# THE TASK:
Lines from the one containing "SW202: switch (N026, VDD)" through the end of the material are to be retyped exactly; do not copy pictures.

# DATA FOR THIS EXERCISE:
----------------

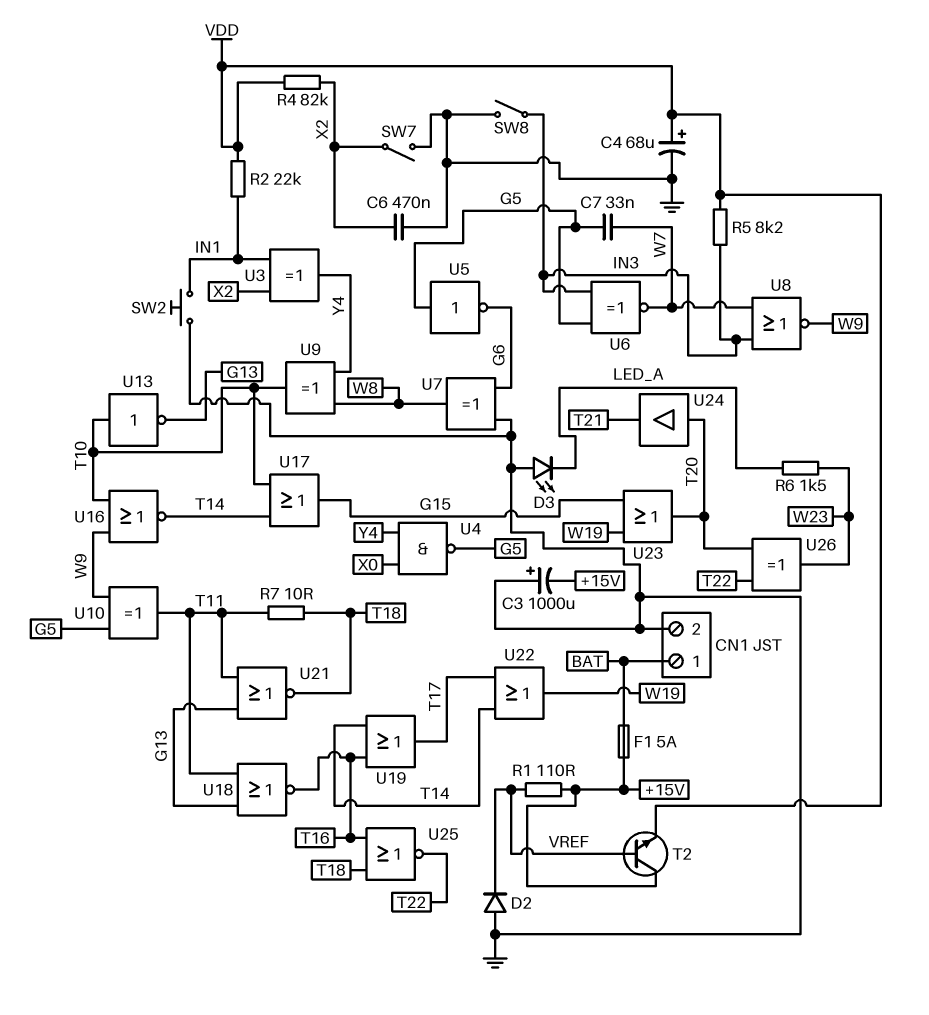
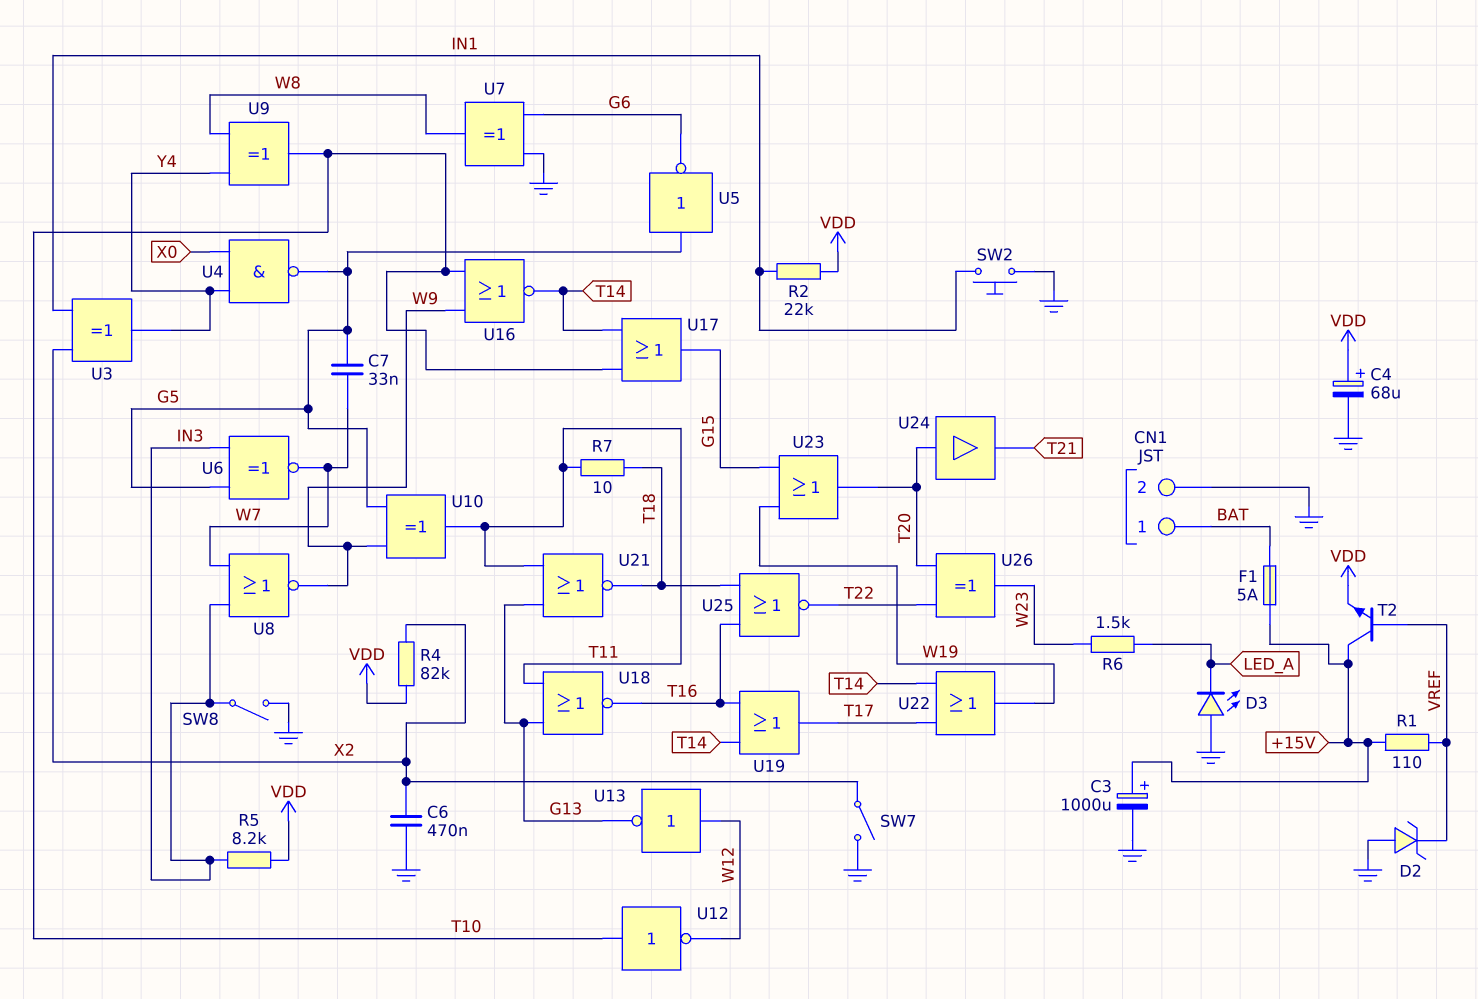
C3: 1000uF (plus GND, minus +15V) -> 1000uF (plus +15V, minus GND)
D2: diode (A GND, K VREF) -> zener (A GND, K VREF)
U12: none -> NOT (in T10, out W12)
U13: NOT (in T10, out G13) -> NOT (in W12, out G13)

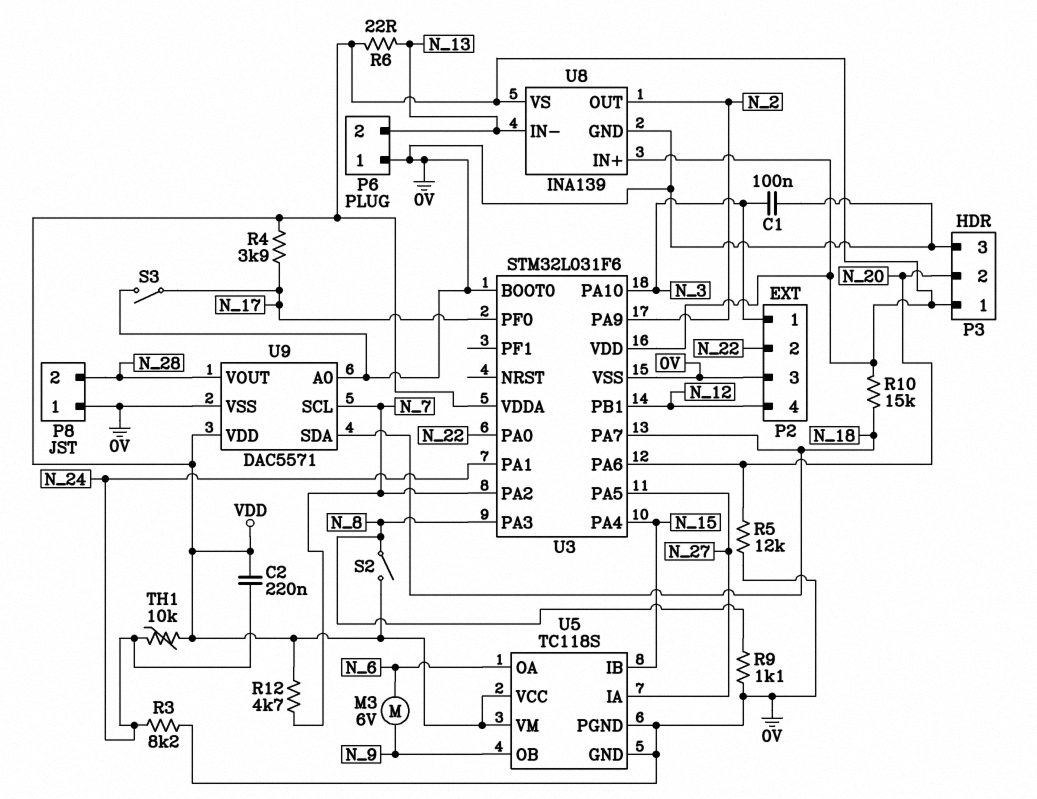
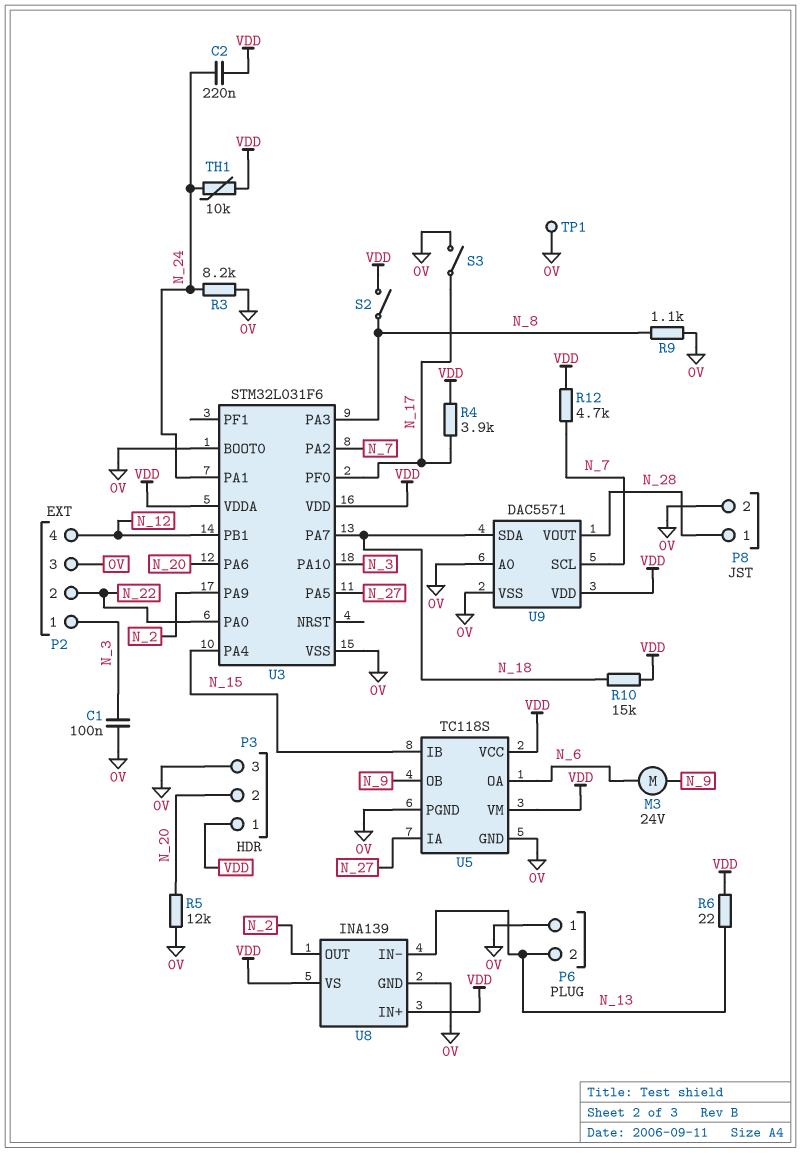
M3: motor 6V (N_6, N_9) -> motor 24V (N_6, N_9)
P8 pin 1: 0V -> N_28
P8 pin 2: N_28 -> 0V
TP1: none -> test point (0V)

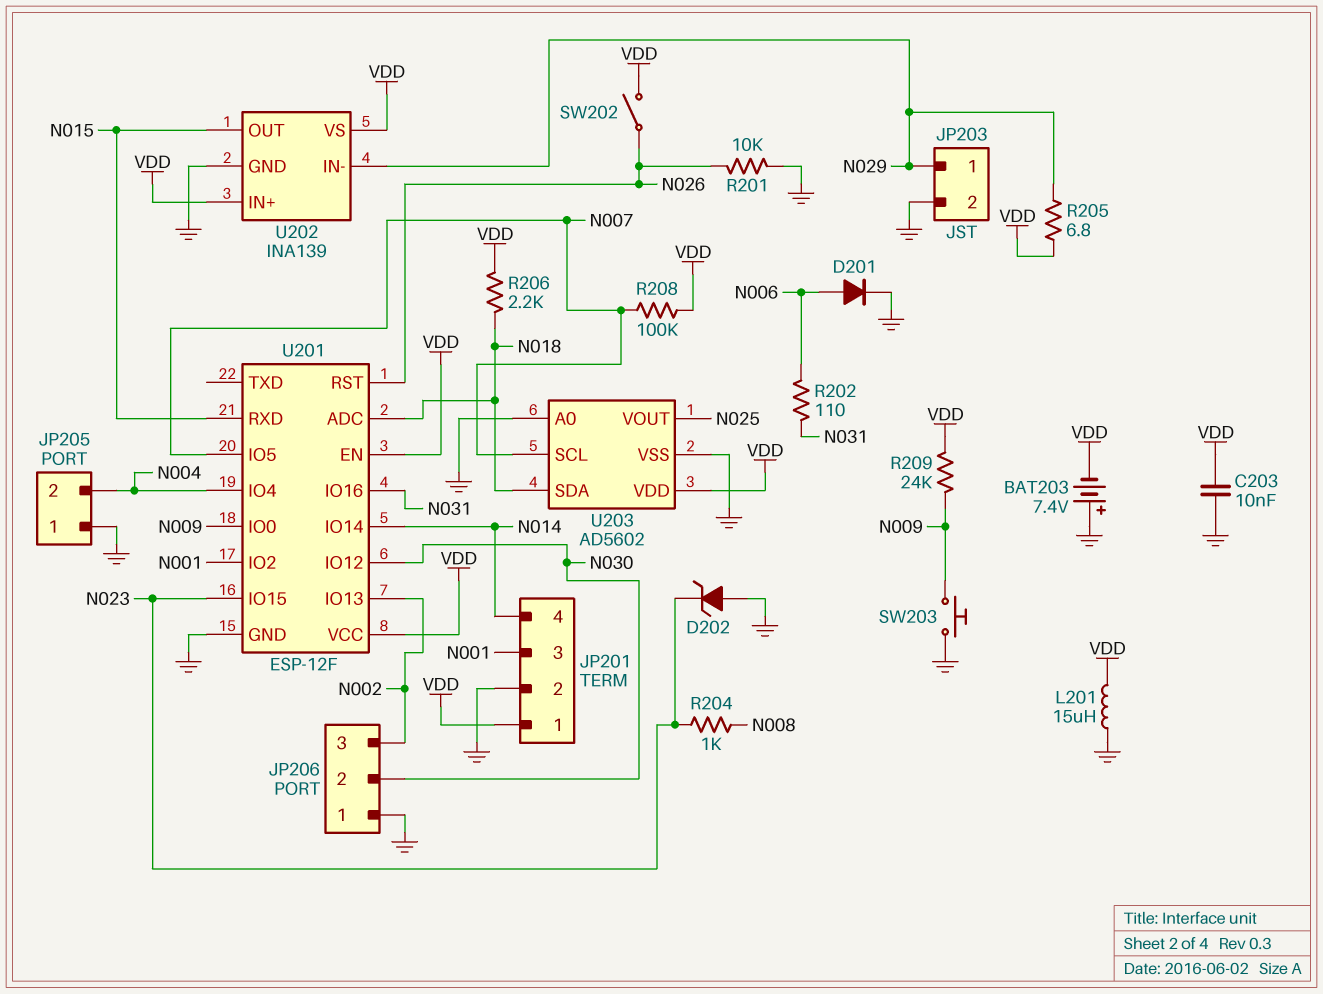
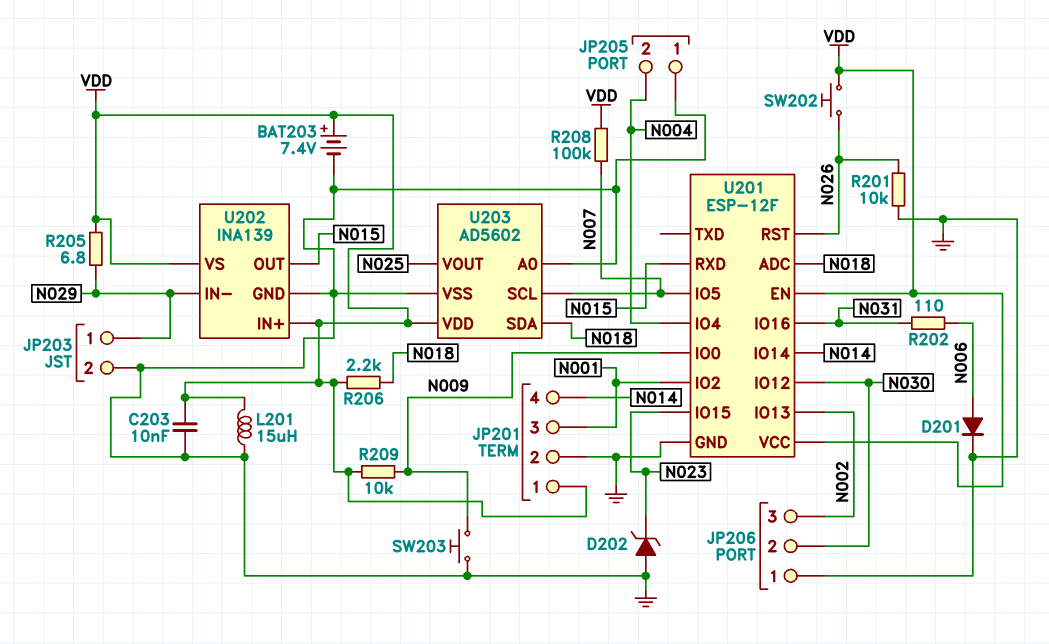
BAT203: 7.4V (plus GND, minus VDD) -> 7.4V (plus VDD, minus GND)
R204: 1k (N008, N023) -> none
R209: 24k (N009, VDD) -> 10k (N009, VDD)
SW202: switch (N026, VDD) -> button (N026, VDD)

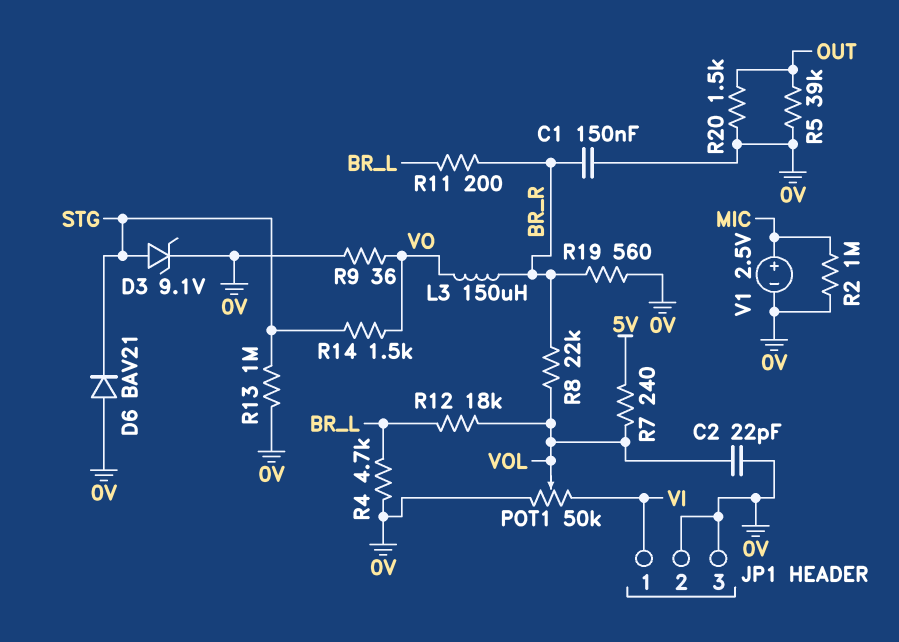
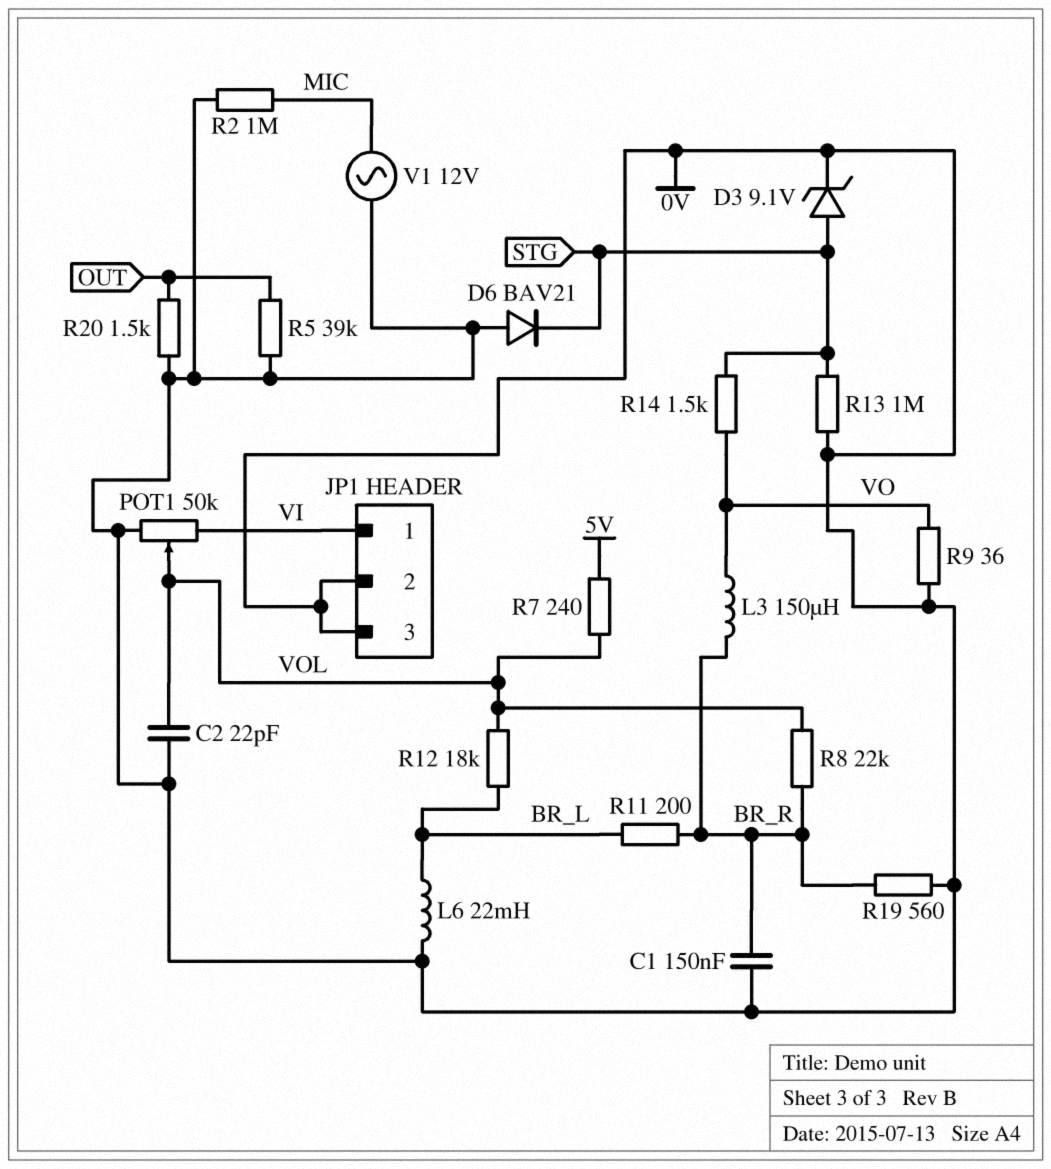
L6: none -> 22mH (0V, BR_L)
R4: 4.7k (0V, BR_L) -> none
V1: 2.5V (plus MIC, minus 0V) -> AC 12V (0V, MIC)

----------------

# TASK RESULT:
SW202: switch (N026, VDD) -> button (N026, VDD)

L6: none -> 22mH (0V, BR_L)
R4: 4.7k (0V, BR_L) -> none
V1: 2.5V (plus MIC, minus 0V) -> AC 12V (0V, MIC)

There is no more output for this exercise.